(Work item) Search the listing below for the line containing "yellow trophy [315,407,361,456]". From there through the line containing "brown pan [239,497,326,639]", transcribe every line exactly, both ends included.

(Supplied entries)
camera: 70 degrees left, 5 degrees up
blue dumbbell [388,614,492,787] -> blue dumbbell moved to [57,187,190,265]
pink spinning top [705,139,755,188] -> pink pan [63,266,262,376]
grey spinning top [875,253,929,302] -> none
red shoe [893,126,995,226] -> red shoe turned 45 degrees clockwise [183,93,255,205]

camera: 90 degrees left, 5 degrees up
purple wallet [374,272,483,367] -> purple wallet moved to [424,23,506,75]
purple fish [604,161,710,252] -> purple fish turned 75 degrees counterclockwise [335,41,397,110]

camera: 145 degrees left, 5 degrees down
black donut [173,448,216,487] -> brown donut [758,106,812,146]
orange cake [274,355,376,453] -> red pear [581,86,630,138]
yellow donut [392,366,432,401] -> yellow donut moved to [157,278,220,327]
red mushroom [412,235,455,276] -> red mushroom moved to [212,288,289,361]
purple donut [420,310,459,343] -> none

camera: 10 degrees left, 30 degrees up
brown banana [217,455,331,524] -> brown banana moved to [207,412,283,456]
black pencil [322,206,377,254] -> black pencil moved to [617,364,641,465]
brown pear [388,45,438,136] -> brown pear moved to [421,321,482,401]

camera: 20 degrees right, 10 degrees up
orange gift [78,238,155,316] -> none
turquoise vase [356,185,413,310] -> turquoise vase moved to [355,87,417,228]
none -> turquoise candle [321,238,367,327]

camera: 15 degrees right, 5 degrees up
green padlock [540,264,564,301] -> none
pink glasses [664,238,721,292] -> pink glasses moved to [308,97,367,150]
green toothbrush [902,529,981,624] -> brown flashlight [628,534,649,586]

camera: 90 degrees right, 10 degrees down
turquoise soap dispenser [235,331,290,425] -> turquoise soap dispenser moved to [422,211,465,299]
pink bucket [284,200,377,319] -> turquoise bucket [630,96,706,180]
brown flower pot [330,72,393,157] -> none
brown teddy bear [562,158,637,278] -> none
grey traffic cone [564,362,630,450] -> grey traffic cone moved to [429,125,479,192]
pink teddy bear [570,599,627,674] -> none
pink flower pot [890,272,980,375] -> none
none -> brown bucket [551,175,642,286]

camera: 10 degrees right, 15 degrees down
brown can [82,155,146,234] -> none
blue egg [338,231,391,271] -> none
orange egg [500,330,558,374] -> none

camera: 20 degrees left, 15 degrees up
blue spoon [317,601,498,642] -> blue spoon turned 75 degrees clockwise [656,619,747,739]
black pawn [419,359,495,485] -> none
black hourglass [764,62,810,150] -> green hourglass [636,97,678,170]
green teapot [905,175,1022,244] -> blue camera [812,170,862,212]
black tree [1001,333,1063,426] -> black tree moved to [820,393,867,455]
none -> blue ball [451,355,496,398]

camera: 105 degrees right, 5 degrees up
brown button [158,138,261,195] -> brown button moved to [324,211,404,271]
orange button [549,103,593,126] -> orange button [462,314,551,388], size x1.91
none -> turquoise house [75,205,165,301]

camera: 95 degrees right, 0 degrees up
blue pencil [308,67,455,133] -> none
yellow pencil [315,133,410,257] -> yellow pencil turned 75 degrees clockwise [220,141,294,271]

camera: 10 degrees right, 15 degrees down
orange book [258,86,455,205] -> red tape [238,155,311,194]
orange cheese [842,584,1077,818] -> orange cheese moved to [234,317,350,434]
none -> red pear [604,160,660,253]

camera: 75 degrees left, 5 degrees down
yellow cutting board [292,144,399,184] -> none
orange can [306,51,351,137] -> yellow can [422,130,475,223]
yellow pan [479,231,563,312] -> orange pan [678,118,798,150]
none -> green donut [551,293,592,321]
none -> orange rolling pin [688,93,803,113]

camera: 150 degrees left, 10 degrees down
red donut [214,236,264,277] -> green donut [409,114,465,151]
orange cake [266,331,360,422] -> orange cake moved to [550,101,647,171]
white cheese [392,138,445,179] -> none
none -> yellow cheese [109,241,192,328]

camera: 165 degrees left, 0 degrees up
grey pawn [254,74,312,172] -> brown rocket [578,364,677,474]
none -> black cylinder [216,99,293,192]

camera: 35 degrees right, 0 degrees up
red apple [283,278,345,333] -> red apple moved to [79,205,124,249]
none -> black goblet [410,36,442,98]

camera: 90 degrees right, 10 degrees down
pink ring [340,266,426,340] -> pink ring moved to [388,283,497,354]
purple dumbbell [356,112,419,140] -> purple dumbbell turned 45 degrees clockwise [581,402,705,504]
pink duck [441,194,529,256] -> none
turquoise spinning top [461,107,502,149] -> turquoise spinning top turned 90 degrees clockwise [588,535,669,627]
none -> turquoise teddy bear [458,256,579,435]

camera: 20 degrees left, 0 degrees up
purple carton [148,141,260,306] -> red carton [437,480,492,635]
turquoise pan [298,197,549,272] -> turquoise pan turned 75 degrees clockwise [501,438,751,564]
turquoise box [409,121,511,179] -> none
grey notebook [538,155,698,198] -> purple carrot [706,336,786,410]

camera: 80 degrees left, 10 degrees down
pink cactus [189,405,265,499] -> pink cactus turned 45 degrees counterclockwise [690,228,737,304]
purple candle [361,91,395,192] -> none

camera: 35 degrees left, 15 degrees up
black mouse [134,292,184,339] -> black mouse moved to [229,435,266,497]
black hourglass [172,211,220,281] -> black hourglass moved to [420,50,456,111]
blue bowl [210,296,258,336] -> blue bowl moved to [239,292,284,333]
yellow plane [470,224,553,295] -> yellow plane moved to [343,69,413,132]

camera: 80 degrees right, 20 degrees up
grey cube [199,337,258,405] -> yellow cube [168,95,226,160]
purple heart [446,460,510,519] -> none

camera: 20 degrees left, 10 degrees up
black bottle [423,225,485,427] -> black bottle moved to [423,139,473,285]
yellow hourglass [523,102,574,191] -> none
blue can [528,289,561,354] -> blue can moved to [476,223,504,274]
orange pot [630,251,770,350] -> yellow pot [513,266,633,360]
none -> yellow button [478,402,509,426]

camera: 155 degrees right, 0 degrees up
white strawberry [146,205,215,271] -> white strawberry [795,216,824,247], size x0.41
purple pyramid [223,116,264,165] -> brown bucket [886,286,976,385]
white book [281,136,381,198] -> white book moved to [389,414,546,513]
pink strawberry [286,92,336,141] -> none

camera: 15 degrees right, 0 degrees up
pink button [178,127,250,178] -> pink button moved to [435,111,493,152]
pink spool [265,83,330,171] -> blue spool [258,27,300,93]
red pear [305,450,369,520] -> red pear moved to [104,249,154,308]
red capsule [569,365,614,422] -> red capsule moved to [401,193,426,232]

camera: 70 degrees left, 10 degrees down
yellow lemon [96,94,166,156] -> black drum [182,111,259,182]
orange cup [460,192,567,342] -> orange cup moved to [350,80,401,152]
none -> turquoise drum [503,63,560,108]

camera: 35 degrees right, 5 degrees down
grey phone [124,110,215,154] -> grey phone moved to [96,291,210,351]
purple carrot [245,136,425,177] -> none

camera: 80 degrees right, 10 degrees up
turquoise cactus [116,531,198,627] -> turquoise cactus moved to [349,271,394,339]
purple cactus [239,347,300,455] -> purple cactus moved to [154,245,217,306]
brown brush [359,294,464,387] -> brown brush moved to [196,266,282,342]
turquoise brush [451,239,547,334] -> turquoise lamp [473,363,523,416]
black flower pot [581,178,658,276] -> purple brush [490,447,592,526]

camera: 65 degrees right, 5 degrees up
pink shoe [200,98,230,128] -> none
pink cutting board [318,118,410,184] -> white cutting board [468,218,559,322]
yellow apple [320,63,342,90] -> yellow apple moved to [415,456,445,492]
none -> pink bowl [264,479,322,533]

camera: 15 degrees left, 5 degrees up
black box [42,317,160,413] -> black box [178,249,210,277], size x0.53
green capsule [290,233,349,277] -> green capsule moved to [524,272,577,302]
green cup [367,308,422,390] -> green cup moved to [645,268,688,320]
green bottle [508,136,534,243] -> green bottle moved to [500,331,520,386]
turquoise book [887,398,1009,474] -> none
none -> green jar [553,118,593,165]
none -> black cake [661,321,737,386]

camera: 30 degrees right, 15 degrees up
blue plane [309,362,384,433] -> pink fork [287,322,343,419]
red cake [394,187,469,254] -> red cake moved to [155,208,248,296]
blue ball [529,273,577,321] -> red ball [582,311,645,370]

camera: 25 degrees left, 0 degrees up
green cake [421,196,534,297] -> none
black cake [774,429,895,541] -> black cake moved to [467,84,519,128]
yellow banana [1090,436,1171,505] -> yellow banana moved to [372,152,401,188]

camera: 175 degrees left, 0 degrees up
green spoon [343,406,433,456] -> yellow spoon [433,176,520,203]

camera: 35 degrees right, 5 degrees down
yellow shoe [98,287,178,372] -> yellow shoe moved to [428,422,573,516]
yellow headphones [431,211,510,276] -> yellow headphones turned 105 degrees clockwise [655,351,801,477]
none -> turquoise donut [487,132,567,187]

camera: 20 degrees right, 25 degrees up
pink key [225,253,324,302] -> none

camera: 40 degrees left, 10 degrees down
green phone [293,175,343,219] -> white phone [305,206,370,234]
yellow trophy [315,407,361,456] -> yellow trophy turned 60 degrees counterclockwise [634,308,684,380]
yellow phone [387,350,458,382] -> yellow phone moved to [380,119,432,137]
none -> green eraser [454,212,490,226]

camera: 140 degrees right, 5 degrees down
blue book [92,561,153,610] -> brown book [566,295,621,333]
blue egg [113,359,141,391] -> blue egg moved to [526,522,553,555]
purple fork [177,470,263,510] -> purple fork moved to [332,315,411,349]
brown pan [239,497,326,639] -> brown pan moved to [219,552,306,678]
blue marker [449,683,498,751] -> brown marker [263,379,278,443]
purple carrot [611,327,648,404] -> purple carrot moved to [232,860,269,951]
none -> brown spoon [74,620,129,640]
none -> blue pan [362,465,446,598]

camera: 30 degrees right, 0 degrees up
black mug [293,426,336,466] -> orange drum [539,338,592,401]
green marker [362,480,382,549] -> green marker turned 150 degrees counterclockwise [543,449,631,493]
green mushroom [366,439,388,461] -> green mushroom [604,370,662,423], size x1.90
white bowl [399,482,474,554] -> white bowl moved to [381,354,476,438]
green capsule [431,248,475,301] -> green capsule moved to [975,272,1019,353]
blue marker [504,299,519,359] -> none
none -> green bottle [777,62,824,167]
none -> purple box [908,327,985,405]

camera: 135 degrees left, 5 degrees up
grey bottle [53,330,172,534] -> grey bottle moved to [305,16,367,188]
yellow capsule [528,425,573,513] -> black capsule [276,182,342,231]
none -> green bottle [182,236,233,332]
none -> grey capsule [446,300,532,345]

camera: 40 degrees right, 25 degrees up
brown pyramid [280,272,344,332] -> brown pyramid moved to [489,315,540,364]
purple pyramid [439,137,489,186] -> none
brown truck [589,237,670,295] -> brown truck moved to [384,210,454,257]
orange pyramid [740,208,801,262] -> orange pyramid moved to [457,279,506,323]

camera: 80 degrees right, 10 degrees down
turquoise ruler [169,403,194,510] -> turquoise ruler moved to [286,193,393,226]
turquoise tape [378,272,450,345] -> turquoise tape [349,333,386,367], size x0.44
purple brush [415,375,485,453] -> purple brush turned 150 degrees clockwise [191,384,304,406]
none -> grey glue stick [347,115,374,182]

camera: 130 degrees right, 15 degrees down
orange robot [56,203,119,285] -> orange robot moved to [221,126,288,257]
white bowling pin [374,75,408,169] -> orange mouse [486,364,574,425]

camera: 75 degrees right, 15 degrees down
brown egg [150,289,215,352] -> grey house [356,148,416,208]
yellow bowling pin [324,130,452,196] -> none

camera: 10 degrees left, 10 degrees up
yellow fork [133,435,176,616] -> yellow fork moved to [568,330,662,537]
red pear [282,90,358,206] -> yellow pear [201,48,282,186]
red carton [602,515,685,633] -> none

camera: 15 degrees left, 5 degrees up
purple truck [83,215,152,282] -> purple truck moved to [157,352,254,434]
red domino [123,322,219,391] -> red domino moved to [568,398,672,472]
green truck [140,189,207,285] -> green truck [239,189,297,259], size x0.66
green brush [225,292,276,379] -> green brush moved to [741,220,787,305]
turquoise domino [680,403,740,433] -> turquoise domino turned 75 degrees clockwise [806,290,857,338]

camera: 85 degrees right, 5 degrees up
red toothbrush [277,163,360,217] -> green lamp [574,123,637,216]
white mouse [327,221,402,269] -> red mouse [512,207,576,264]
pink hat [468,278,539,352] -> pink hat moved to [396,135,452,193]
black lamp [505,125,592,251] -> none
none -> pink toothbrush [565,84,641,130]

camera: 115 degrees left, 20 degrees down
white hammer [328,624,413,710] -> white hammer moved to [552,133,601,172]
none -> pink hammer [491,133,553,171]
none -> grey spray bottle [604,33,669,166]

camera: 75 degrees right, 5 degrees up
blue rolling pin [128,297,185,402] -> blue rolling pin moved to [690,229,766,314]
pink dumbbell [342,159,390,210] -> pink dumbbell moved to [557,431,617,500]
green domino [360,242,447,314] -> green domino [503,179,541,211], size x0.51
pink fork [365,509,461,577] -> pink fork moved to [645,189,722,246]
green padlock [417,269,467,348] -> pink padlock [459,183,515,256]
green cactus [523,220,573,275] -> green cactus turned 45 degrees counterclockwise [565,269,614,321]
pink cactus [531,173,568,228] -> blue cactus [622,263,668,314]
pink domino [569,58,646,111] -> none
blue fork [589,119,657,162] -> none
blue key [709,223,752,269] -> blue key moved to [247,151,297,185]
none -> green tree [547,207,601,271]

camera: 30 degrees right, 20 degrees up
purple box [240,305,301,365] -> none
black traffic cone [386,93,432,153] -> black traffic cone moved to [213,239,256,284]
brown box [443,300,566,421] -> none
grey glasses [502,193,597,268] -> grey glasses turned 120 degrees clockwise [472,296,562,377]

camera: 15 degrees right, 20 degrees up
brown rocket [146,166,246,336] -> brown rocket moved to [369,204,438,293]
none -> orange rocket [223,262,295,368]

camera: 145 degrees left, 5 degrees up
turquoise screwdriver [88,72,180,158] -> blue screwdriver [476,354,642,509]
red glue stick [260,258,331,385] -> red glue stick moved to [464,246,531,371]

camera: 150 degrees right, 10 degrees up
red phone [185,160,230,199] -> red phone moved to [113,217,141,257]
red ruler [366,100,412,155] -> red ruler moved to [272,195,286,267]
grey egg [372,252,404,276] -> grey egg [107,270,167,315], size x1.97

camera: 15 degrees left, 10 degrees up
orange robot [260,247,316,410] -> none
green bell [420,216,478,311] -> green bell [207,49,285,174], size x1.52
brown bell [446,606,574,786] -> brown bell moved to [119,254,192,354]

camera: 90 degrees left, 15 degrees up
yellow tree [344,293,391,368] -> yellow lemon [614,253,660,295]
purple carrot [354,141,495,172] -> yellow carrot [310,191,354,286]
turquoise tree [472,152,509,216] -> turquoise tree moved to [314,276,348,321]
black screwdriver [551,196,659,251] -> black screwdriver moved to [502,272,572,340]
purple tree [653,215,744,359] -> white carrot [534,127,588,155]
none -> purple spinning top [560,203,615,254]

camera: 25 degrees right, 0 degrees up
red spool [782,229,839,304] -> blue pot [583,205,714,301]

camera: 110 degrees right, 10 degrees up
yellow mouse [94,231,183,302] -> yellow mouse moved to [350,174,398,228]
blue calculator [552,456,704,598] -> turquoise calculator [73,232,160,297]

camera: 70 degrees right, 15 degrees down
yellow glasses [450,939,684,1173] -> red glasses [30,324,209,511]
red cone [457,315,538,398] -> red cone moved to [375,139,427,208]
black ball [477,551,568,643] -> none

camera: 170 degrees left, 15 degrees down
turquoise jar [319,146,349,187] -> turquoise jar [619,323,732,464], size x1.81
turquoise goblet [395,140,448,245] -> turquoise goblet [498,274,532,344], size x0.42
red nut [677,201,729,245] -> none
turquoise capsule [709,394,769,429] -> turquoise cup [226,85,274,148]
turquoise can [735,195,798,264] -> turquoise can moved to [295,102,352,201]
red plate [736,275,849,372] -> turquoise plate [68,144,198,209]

(Solution)
yellow trophy [315,407,361,456] -> yellow trophy turned 60 degrees counterclockwise [634,308,684,380]
yellow phone [387,350,458,382] -> yellow phone moved to [380,119,432,137]
none -> green eraser [454,212,490,226]

camera: 140 degrees right, 5 degrees down
blue book [92,561,153,610] -> brown book [566,295,621,333]
blue egg [113,359,141,391] -> blue egg moved to [526,522,553,555]
purple fork [177,470,263,510] -> purple fork moved to [332,315,411,349]
brown pan [239,497,326,639] -> brown pan moved to [219,552,306,678]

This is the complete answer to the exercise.